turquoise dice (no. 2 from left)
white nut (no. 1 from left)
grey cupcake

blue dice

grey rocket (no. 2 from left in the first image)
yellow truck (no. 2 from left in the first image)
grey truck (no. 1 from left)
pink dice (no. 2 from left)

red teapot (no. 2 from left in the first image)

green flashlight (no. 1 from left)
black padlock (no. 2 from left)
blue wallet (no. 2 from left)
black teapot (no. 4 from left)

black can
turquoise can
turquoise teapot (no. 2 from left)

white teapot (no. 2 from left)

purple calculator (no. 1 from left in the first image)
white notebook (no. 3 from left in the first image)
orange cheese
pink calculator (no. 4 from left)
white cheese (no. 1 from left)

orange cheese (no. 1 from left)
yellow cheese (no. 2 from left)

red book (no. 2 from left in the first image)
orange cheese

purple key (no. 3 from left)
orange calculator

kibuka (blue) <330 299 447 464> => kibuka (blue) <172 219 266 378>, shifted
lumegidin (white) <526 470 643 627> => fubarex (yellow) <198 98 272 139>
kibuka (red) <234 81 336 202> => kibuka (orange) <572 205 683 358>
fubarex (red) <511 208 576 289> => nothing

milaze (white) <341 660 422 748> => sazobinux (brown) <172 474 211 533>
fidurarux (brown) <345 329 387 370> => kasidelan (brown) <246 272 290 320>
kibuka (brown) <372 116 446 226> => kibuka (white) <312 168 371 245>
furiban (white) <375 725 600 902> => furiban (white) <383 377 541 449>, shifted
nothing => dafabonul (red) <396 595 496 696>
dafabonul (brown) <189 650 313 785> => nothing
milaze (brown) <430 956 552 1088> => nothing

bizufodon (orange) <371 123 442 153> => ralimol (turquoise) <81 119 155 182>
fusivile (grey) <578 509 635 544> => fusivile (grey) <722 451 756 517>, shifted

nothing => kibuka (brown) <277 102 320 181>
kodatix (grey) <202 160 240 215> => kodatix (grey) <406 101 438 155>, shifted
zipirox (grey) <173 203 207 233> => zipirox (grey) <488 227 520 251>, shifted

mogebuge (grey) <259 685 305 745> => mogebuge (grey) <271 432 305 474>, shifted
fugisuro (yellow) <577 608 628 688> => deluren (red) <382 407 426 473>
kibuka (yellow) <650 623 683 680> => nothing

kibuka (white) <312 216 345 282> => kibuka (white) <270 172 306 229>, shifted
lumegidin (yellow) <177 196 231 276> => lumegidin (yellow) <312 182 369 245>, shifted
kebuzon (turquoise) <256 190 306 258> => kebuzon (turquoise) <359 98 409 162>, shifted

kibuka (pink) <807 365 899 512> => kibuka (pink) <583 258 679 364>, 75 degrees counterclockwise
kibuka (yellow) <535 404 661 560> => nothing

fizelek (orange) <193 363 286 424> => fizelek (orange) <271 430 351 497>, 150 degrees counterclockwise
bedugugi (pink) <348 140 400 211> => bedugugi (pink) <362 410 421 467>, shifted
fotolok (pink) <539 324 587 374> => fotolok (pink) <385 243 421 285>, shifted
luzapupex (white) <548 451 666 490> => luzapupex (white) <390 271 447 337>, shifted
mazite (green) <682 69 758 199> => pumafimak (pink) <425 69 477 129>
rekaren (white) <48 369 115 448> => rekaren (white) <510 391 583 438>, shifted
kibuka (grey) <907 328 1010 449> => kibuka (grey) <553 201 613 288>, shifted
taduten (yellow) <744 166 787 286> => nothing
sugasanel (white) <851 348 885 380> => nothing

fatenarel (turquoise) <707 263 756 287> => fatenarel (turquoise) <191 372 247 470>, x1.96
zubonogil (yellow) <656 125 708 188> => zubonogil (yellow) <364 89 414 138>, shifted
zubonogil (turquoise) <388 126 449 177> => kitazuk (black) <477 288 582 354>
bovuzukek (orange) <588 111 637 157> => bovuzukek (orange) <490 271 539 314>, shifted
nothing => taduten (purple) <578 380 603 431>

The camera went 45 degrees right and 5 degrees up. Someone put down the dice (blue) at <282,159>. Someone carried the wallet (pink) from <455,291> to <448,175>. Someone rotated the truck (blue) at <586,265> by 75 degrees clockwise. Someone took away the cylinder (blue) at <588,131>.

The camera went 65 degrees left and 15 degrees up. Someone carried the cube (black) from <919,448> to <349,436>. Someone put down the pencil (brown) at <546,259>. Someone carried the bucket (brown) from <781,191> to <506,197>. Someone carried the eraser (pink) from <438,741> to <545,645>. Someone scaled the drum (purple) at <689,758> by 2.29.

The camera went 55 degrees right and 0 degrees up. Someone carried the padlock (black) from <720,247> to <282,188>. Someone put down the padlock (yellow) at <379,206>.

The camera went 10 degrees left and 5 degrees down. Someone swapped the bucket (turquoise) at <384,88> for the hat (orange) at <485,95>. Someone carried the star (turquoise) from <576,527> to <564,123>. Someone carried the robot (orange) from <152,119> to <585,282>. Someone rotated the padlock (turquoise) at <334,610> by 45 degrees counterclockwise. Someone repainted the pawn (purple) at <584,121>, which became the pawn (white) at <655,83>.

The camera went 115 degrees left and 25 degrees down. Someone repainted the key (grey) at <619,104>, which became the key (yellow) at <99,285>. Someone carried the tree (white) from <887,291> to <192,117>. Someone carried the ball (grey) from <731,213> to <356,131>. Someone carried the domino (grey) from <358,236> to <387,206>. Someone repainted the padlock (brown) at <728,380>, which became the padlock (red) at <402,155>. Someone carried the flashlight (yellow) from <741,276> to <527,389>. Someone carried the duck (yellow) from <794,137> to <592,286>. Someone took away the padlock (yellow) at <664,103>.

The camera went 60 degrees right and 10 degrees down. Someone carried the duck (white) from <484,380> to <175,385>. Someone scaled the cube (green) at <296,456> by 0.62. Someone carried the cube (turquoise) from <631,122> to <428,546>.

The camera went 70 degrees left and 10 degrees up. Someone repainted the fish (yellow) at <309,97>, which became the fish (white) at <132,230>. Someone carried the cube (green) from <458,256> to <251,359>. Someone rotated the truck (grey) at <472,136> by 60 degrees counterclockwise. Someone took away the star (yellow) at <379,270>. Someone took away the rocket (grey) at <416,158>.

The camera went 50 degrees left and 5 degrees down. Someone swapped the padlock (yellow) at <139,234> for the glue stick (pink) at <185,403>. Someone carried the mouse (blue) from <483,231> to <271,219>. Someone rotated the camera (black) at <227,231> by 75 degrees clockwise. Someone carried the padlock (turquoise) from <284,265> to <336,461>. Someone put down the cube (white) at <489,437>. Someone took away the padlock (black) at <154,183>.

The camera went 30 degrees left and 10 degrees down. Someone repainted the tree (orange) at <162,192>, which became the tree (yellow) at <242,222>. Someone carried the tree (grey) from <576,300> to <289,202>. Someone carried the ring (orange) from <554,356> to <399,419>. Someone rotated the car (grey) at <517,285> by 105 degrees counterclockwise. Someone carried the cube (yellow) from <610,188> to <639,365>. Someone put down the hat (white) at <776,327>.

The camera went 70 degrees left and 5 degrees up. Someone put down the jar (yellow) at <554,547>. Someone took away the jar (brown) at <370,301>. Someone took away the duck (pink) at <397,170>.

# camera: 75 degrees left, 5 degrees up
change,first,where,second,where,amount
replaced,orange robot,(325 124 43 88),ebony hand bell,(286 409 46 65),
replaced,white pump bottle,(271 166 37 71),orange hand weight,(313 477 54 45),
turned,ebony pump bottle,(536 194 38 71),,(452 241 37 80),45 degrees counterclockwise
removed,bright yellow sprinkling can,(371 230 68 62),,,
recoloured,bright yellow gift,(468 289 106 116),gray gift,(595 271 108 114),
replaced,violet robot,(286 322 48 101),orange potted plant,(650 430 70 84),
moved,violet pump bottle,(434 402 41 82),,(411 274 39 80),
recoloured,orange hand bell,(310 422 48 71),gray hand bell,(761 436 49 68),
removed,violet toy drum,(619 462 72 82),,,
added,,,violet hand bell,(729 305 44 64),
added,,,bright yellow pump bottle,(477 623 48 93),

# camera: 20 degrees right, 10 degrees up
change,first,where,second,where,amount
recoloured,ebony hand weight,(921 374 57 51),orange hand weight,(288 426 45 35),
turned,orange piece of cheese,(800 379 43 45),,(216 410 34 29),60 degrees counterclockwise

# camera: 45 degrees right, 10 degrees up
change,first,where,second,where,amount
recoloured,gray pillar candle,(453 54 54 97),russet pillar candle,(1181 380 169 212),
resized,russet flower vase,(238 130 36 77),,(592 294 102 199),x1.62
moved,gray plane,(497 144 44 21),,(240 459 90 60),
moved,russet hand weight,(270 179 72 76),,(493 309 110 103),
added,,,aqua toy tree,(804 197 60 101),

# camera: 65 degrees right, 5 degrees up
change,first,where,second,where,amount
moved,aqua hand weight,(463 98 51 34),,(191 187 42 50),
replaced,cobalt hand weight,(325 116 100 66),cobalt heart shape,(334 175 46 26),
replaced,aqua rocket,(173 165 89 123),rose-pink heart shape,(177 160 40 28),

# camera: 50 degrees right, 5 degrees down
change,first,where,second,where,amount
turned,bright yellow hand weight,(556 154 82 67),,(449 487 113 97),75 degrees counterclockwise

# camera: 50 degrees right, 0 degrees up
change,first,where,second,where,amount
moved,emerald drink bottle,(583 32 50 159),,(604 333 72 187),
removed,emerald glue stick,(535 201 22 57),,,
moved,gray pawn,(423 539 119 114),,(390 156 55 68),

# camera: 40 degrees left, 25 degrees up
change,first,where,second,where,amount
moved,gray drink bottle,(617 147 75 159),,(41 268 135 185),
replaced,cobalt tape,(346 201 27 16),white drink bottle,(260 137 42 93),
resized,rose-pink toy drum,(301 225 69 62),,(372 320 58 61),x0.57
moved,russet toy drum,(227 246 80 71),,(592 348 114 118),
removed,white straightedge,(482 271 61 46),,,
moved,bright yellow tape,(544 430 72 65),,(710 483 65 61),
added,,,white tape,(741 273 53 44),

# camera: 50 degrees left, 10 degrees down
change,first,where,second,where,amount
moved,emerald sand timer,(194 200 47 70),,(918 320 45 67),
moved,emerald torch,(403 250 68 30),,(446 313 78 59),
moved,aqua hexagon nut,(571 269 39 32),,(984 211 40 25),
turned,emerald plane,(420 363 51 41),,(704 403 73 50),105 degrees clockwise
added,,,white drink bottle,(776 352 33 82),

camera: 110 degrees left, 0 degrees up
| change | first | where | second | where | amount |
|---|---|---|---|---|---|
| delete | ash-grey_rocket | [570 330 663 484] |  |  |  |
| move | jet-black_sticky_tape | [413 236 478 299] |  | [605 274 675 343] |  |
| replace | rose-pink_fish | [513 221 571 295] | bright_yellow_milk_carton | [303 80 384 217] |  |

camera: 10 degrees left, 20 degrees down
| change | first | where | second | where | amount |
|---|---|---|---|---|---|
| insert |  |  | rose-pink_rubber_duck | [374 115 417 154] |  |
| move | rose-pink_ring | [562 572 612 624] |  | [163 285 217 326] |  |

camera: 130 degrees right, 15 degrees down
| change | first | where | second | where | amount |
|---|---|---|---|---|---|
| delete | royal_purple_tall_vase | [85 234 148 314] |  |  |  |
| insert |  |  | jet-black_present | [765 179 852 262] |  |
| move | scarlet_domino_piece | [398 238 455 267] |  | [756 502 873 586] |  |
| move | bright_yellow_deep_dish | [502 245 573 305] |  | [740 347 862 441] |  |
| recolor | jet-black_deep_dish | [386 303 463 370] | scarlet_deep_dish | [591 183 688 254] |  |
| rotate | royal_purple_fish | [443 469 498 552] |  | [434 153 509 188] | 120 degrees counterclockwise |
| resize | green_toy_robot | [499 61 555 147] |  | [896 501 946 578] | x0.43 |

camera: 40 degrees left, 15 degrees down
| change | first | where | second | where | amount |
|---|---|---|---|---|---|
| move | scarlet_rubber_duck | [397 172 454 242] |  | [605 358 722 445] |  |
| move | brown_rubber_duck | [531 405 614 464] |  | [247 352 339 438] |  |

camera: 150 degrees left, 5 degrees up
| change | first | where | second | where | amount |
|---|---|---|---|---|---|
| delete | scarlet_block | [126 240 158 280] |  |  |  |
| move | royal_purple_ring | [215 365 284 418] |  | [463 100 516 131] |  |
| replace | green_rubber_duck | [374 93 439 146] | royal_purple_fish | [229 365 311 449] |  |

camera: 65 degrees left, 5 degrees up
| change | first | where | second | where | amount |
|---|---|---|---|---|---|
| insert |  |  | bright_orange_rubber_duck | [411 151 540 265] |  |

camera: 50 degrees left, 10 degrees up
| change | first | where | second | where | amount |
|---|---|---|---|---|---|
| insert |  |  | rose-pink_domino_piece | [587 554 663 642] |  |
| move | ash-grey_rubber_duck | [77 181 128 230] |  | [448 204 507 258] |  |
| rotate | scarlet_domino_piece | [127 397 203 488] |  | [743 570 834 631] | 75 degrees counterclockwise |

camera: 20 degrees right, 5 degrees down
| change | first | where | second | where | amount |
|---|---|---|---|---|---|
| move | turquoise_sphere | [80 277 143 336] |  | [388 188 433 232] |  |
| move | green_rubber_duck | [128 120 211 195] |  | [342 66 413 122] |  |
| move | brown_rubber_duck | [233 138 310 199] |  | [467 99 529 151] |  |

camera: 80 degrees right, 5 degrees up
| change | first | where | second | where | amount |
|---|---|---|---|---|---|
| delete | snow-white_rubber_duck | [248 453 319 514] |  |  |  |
◆ ◆ ◆ ◆ ◆
What to work on:
Only lines with the string "bell" are wanted; please find each one in the listing and copy it.

Exercise solution:
replaced,orange robot,(325 124 43 88),ebony hand bell,(286 409 46 65),
recoloured,orange hand bell,(310 422 48 71),gray hand bell,(761 436 49 68),
added,,,violet hand bell,(729 305 44 64),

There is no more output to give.